▶ _Work required_: Print, exactly as given, each line of the data from the line containing "Mask every instance" up to and including its last line.

▶ _Provided data_:
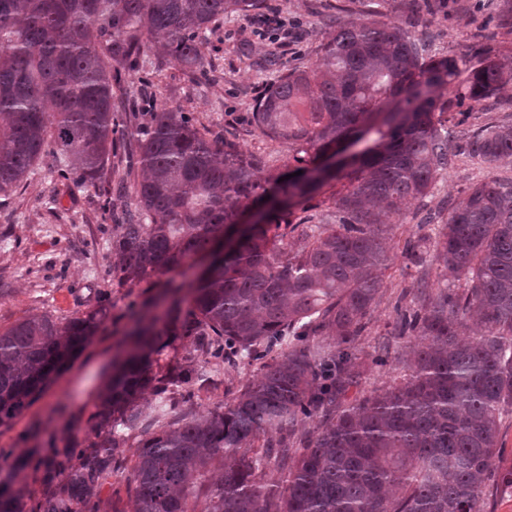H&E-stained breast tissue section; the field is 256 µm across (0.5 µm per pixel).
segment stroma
<instances>
[{
  "label": "stroma",
  "instance_id": "obj_1",
  "mask_svg": "<svg viewBox=\"0 0 512 512\" xmlns=\"http://www.w3.org/2000/svg\"><path fill=\"white\" fill-rule=\"evenodd\" d=\"M348 0H265L263 11L280 14L286 31H263L257 13L224 17L200 44L204 66L189 76L169 58L147 50L139 64L123 71L129 98L138 109L151 112L165 107L193 113L207 138H230L242 149L260 157V177L283 171L293 154L291 143L272 139L255 129L252 116L263 86L274 77L264 68L277 54L286 68L308 67L319 48L335 34L324 17L333 5ZM430 14L419 11L414 30L428 38L437 53L478 65L481 58L512 59V29L498 27L492 0H439ZM442 121L479 126L488 122L512 123V82L496 99L475 103L453 102L441 113ZM52 156H44L17 187L0 194V328L31 314L46 313L58 319L77 317L110 301L113 319L107 320L94 340L68 365L47 394L17 418L11 428H0V448H15L33 421L47 430L69 423L80 429L93 409L112 358L122 339L120 313L141 293L153 294L157 285L142 283L117 288L112 284V226L114 217L102 207L98 190L83 188L58 178ZM476 160L458 156L434 193L424 203L411 205L388 241L392 261L383 273L382 297L367 329L357 343L364 362L367 388L397 382V362L375 365L374 347L391 334L398 311L412 307L416 286L448 278L433 259L432 243L449 204L459 202L464 189L485 177ZM416 245L420 260L405 254L406 244ZM260 374L259 363L239 364L214 378L212 389L178 412H202L230 401L239 389Z\"/></svg>",
  "mask_w": 512,
  "mask_h": 512
}]
</instances>
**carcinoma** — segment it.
I'll list each match as a JSON object with an SVG mask.
<instances>
[{"label":"carcinoma","mask_w":512,"mask_h":512,"mask_svg":"<svg viewBox=\"0 0 512 512\" xmlns=\"http://www.w3.org/2000/svg\"><path fill=\"white\" fill-rule=\"evenodd\" d=\"M263 2L0 0V193L50 153L59 178L95 188L137 135L136 210L122 184L105 200L122 214L111 265L120 288L193 266L251 204L270 212L306 196L340 141L372 143L334 173L347 185L318 223L290 225L297 248L268 236L280 224H252L199 278L171 279L129 305L85 436L65 427L42 443L34 423L26 447L0 448V512H125L103 490L138 429L132 512H483L489 483L512 487V469L491 470L512 414V178L488 175L448 208L436 258L466 283L400 312L395 335L419 340L410 373L349 397L365 383L355 342L391 261L383 217L400 219L431 194L456 140L489 171L512 160V124L451 130L435 120L437 101L453 88L459 100L495 97L512 63L486 60L461 82L458 61L436 57L414 23L372 20L371 0H351L329 17L336 33L318 62L281 70L258 98L255 127L295 144L287 170L264 181L257 157L206 138L188 112L119 109L121 68L152 47L193 73L210 24ZM346 11L357 19L343 20ZM110 311L31 314L0 329V427L45 395ZM309 336H331L334 348ZM178 340L193 349L179 353ZM271 353L230 402L171 418L173 388H202Z\"/></svg>","instance_id":"carcinoma-1"}]
</instances>
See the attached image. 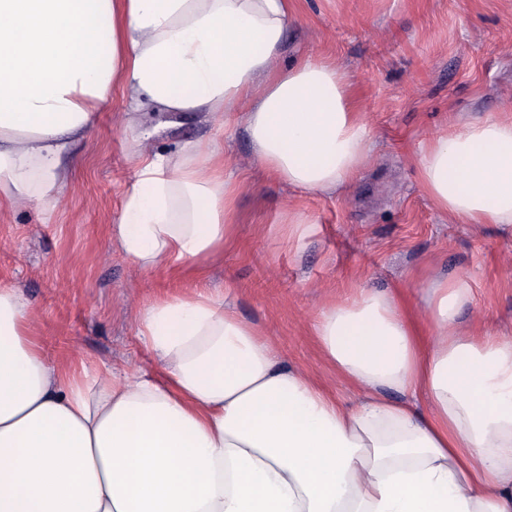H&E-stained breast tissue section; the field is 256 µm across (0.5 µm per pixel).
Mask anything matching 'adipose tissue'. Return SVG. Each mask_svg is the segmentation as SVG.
Returning <instances> with one entry per match:
<instances>
[{
    "label": "adipose tissue",
    "instance_id": "adipose-tissue-1",
    "mask_svg": "<svg viewBox=\"0 0 512 512\" xmlns=\"http://www.w3.org/2000/svg\"><path fill=\"white\" fill-rule=\"evenodd\" d=\"M291 19L290 0H0V197L61 206L72 140L116 88L127 130L145 112L214 130L174 156L136 149L110 235L140 269L223 252L231 122L279 181L345 192L372 130L337 63L279 65ZM415 164L440 211L512 224V103L427 138ZM421 293L417 311L369 288L319 310L345 404L206 291L140 310L152 371L90 373L53 365L0 286V512H512V336L460 329L465 280Z\"/></svg>",
    "mask_w": 512,
    "mask_h": 512
}]
</instances>
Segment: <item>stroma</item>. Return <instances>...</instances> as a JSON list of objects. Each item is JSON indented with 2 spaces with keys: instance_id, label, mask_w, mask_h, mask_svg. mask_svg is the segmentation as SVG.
I'll use <instances>...</instances> for the list:
<instances>
[{
  "instance_id": "1",
  "label": "stroma",
  "mask_w": 512,
  "mask_h": 512,
  "mask_svg": "<svg viewBox=\"0 0 512 512\" xmlns=\"http://www.w3.org/2000/svg\"><path fill=\"white\" fill-rule=\"evenodd\" d=\"M291 8L280 64L310 53L354 77L372 127L369 166L342 194L296 190L254 161L243 125L228 126L224 172L244 187L232 241L202 265L144 271L110 237L135 148L125 103L112 94L73 141L63 207L0 205V285L22 291L50 361L150 368L137 336L140 308L205 287L267 328L289 365L348 403L353 392L315 345L320 308L362 287L402 288L416 304L428 274L470 283L464 328L512 336V226L442 214L412 161L425 135L512 99V0H291ZM142 128L150 151L168 153L211 132L200 117L161 112L147 114ZM294 218L304 220L302 232H293Z\"/></svg>"
}]
</instances>
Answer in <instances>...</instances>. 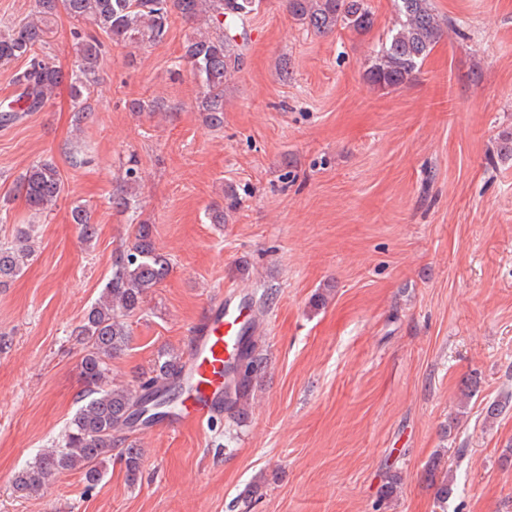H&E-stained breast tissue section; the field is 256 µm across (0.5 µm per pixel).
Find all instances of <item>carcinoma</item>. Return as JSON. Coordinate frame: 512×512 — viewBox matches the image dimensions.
<instances>
[{
    "label": "carcinoma",
    "mask_w": 512,
    "mask_h": 512,
    "mask_svg": "<svg viewBox=\"0 0 512 512\" xmlns=\"http://www.w3.org/2000/svg\"><path fill=\"white\" fill-rule=\"evenodd\" d=\"M261 0H36L34 17L16 25L0 21V64L27 60L16 75L22 92L0 111L3 126L29 112H37L53 98L63 79L62 70L47 61L39 50L47 44V19L64 13L76 22H86L103 33L117 47L156 43L164 39L170 17L181 16L193 25H205V32L189 37L181 61L190 68L201 87L198 104L203 121L212 128L224 126V82L244 64L248 40L246 24ZM400 20L376 52L366 70L369 83L380 88L397 87L410 80L442 35V26L431 0H397ZM288 11L308 29L326 34L341 26L365 32L374 26L367 0H288ZM102 43L94 36L78 38L76 69L71 73L72 111L91 115L88 99L98 82ZM139 180L138 161L129 160L123 185L112 197V208L125 213L135 208L134 186ZM18 187L27 205L43 211L64 191L58 167L49 160H37L20 176ZM239 204L232 191L224 194V205L208 209L213 224L226 222L227 213ZM71 223L81 242L96 236L93 211L84 204L74 206ZM35 253L31 236L18 232L11 244H0V287L18 277ZM170 260L158 249L153 226L134 223L131 242L115 251L111 274L98 299L90 305L74 329L81 346L79 362L83 389L80 404L60 438L38 454L12 481L15 492L37 494L57 476L80 471L88 486H94L112 461V452L124 449L127 477L135 481L140 471L141 452L128 444L127 433L140 423L158 422L174 413L184 392L183 357L169 348L158 351L138 376L135 390L110 380L112 359L128 349L130 329L126 319L142 309L147 296L167 277ZM248 360L242 376L224 400L227 420L240 423L247 392L263 361L251 337L245 336L240 360ZM440 462L428 464L435 486V498L442 504L454 492L453 479L437 478ZM400 477L390 474L378 491L377 506L396 492Z\"/></svg>",
    "instance_id": "obj_1"
}]
</instances>
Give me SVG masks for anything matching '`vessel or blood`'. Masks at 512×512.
<instances>
[{
    "label": "vessel or blood",
    "mask_w": 512,
    "mask_h": 512,
    "mask_svg": "<svg viewBox=\"0 0 512 512\" xmlns=\"http://www.w3.org/2000/svg\"><path fill=\"white\" fill-rule=\"evenodd\" d=\"M247 322L239 306L218 301L192 338L184 376L187 386L178 409L167 418L170 428L202 425L224 407V366L237 350Z\"/></svg>",
    "instance_id": "obj_1"
}]
</instances>
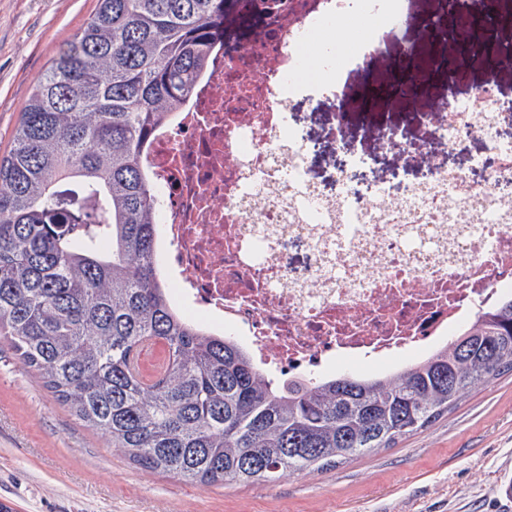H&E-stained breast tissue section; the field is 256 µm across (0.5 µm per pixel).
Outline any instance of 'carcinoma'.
<instances>
[{"label": "carcinoma", "instance_id": "1", "mask_svg": "<svg viewBox=\"0 0 512 512\" xmlns=\"http://www.w3.org/2000/svg\"><path fill=\"white\" fill-rule=\"evenodd\" d=\"M228 0H98L36 82L0 155V335L78 419L142 469L271 484L390 448L512 371V299L426 361L277 382L173 308L139 165L189 95ZM168 360L145 383L140 344Z\"/></svg>", "mask_w": 512, "mask_h": 512}]
</instances>
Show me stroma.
Returning a JSON list of instances; mask_svg holds the SVG:
<instances>
[{
  "mask_svg": "<svg viewBox=\"0 0 512 512\" xmlns=\"http://www.w3.org/2000/svg\"><path fill=\"white\" fill-rule=\"evenodd\" d=\"M432 7L433 0H406L409 23L383 30L381 56L364 71L347 72L348 87L357 88L365 77L383 79L384 59L421 42L416 22ZM95 8L96 0H0V154L10 148L37 79ZM470 72V82L453 92L447 75L438 73L417 109L439 111L449 99H466L485 85L512 103V75L485 65L471 66ZM293 117L319 146L311 178L332 188L335 148L325 132L335 115L329 103L298 104ZM385 119L404 124L414 144L427 145V154L405 160L379 149L371 126ZM345 131L348 146L375 156V175L391 181L416 180L429 157L464 169L472 156L487 152L474 140L465 150L447 153L433 143L431 127L386 102L377 103L369 117L350 109ZM510 484L512 372L394 447L272 485H201L147 472L114 451L0 339V497L10 499L15 512H505Z\"/></svg>",
  "mask_w": 512,
  "mask_h": 512,
  "instance_id": "obj_1",
  "label": "stroma"
}]
</instances>
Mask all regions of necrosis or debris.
<instances>
[{"mask_svg": "<svg viewBox=\"0 0 512 512\" xmlns=\"http://www.w3.org/2000/svg\"><path fill=\"white\" fill-rule=\"evenodd\" d=\"M237 0L246 23L215 44L181 109L155 129L141 169L158 205L156 255L177 309L233 337L281 378H326L340 367L390 374L431 357L480 313L512 299V142L506 110L481 87L438 121L446 149L484 140L495 164L481 180L428 166L419 182L378 178L361 153L344 156L335 193L309 178L311 147L289 112L296 97H329L343 114L354 57L303 48L344 15L400 24L394 0ZM423 244L412 247L409 236ZM306 252L295 266L291 248Z\"/></svg>", "mask_w": 512, "mask_h": 512, "instance_id": "1", "label": "necrosis or debris"}]
</instances>
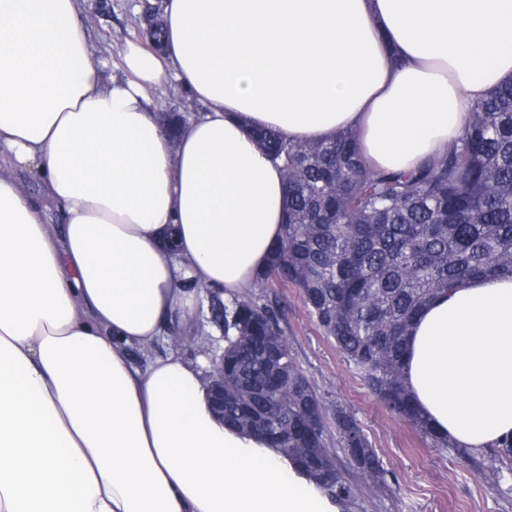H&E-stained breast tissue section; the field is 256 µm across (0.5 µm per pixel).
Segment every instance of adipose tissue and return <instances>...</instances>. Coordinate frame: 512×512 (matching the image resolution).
<instances>
[{
    "mask_svg": "<svg viewBox=\"0 0 512 512\" xmlns=\"http://www.w3.org/2000/svg\"><path fill=\"white\" fill-rule=\"evenodd\" d=\"M119 55L80 0H0V512H333L215 418L205 357L155 347L197 297L254 288L282 236L250 128L351 129L380 169L442 155L512 81V0H167ZM174 84L198 106L175 137L153 99ZM404 371L457 445L512 436V278L437 295Z\"/></svg>",
    "mask_w": 512,
    "mask_h": 512,
    "instance_id": "adipose-tissue-1",
    "label": "adipose tissue"
}]
</instances>
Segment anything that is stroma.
<instances>
[{
    "instance_id": "stroma-1",
    "label": "stroma",
    "mask_w": 512,
    "mask_h": 512,
    "mask_svg": "<svg viewBox=\"0 0 512 512\" xmlns=\"http://www.w3.org/2000/svg\"><path fill=\"white\" fill-rule=\"evenodd\" d=\"M164 0H83L95 52L117 56L122 40L141 37ZM275 304L291 352L329 405L354 415L386 471V489L375 488L339 457L341 474L358 485V512H512V474L501 482L475 476L452 451L431 447L410 424L383 408L355 368L306 312L298 288L273 283L255 288Z\"/></svg>"
}]
</instances>
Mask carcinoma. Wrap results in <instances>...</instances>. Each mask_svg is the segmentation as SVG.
<instances>
[{"mask_svg":"<svg viewBox=\"0 0 512 512\" xmlns=\"http://www.w3.org/2000/svg\"><path fill=\"white\" fill-rule=\"evenodd\" d=\"M284 172L281 243L260 279L299 288L304 308L367 391L435 448L452 449L484 478L512 471V438L476 453L439 435L403 377L418 313L470 279L512 277V84L479 101L462 136L411 170H379L343 129L325 142L291 143L252 130ZM209 323L224 334V427L288 462L343 512L358 486L336 464L324 417L329 406L298 367L279 313L254 296L211 300ZM342 448L376 486L385 470L355 418L333 410Z\"/></svg>","mask_w":512,"mask_h":512,"instance_id":"cac0c4a2","label":"carcinoma"}]
</instances>
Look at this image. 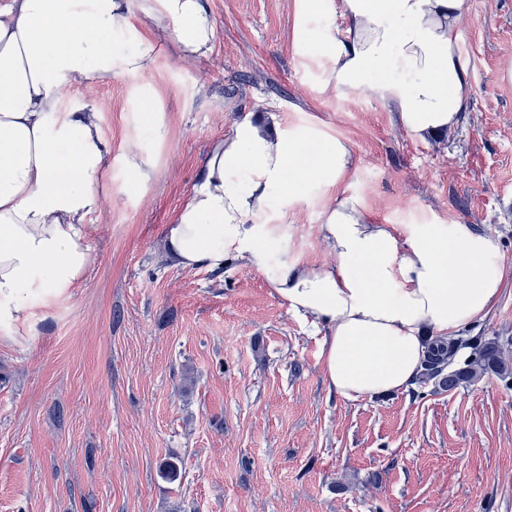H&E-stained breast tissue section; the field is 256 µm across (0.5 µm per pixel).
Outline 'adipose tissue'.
<instances>
[{"label": "adipose tissue", "instance_id": "obj_1", "mask_svg": "<svg viewBox=\"0 0 512 512\" xmlns=\"http://www.w3.org/2000/svg\"><path fill=\"white\" fill-rule=\"evenodd\" d=\"M342 19L322 49L336 94L365 91L418 137L453 130L470 102L459 32L471 0H295V16ZM124 32L129 43L112 44ZM174 35L183 59L212 50L203 0H9L0 7V327L20 322L31 295L59 299L91 261L87 221L100 208L112 147L88 104L63 111L65 91L108 74L152 92L156 40ZM401 79L375 80L383 71ZM316 143L320 161L296 163ZM353 163L348 140H318L276 113L235 122L208 153L166 228L163 254L179 268L222 270L236 259L324 330L330 393L374 399L411 387L427 335L449 338L483 319L504 281L495 237L466 224H377L363 199L339 196L319 234L332 259L289 255L273 205L292 207L313 180L340 188ZM281 258L270 263L271 251Z\"/></svg>", "mask_w": 512, "mask_h": 512}]
</instances>
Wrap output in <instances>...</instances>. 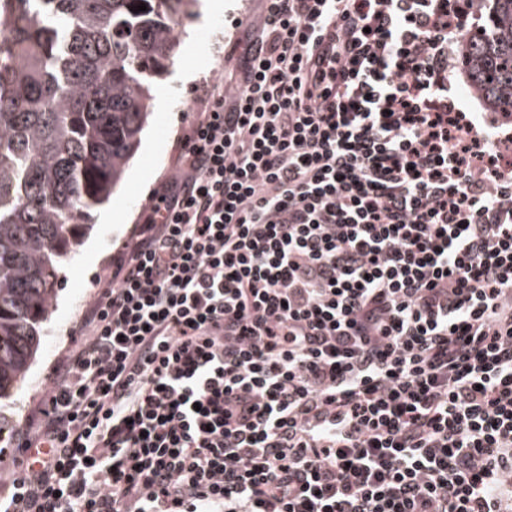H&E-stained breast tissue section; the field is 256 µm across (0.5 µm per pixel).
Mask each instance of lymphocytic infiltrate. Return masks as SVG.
<instances>
[{
	"label": "lymphocytic infiltrate",
	"mask_w": 512,
	"mask_h": 512,
	"mask_svg": "<svg viewBox=\"0 0 512 512\" xmlns=\"http://www.w3.org/2000/svg\"><path fill=\"white\" fill-rule=\"evenodd\" d=\"M0 512H512V181L448 0H259ZM495 155L491 160L489 158L481 160L478 167L508 176L512 172V141L511 144L510 142H502L498 146Z\"/></svg>",
	"instance_id": "f902f5d3"
}]
</instances>
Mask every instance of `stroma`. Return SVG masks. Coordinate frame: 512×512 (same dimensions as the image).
Segmentation results:
<instances>
[{"mask_svg": "<svg viewBox=\"0 0 512 512\" xmlns=\"http://www.w3.org/2000/svg\"><path fill=\"white\" fill-rule=\"evenodd\" d=\"M219 12L202 10L184 19L179 46L166 73L155 83L166 92L165 103H153L139 148L111 200L92 212L82 228L78 253L63 266L49 316L41 327V345L10 398L0 401V430L11 431L45 387L58 358L71 343L70 332L89 301L96 280L107 273L109 260L128 238L154 189L172 171L181 130L195 110L193 99L224 65L230 48L232 19L250 22L258 0H223Z\"/></svg>", "mask_w": 512, "mask_h": 512, "instance_id": "1", "label": "stroma"}]
</instances>
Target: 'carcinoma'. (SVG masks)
<instances>
[{
	"instance_id": "obj_1",
	"label": "carcinoma",
	"mask_w": 512,
	"mask_h": 512,
	"mask_svg": "<svg viewBox=\"0 0 512 512\" xmlns=\"http://www.w3.org/2000/svg\"><path fill=\"white\" fill-rule=\"evenodd\" d=\"M0 15V399L25 377L62 261L140 144L197 0H14ZM145 4L147 10L133 9ZM468 85L512 113V0L463 37Z\"/></svg>"
}]
</instances>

▶ _Exercise response_:
Mask every instance of `stroma`. Return SVG masks. Coordinate frame: 512×512 (same dimensions as the image).
Segmentation results:
<instances>
[{"mask_svg": "<svg viewBox=\"0 0 512 512\" xmlns=\"http://www.w3.org/2000/svg\"><path fill=\"white\" fill-rule=\"evenodd\" d=\"M219 12L202 10L184 19L179 46L166 73L155 83L166 92L165 103H153L139 148L111 200L92 212L82 228L78 253L63 266L49 316L41 327V345L10 398L0 401V430L11 431L45 387L58 358L71 343L70 332L89 301L96 280L107 273L109 260L128 238L154 189L172 171L181 130L195 110L193 99L224 65L230 48L232 19L250 22L258 0H223Z\"/></svg>", "mask_w": 512, "mask_h": 512, "instance_id": "1", "label": "stroma"}]
</instances>
Target: 'carcinoma'. (SVG masks)
<instances>
[{
	"instance_id": "obj_1",
	"label": "carcinoma",
	"mask_w": 512,
	"mask_h": 512,
	"mask_svg": "<svg viewBox=\"0 0 512 512\" xmlns=\"http://www.w3.org/2000/svg\"><path fill=\"white\" fill-rule=\"evenodd\" d=\"M0 15V399L25 377L62 261L140 144L197 0H14ZM145 4L147 10L133 9ZM468 85L512 113V0L463 37Z\"/></svg>"
}]
</instances>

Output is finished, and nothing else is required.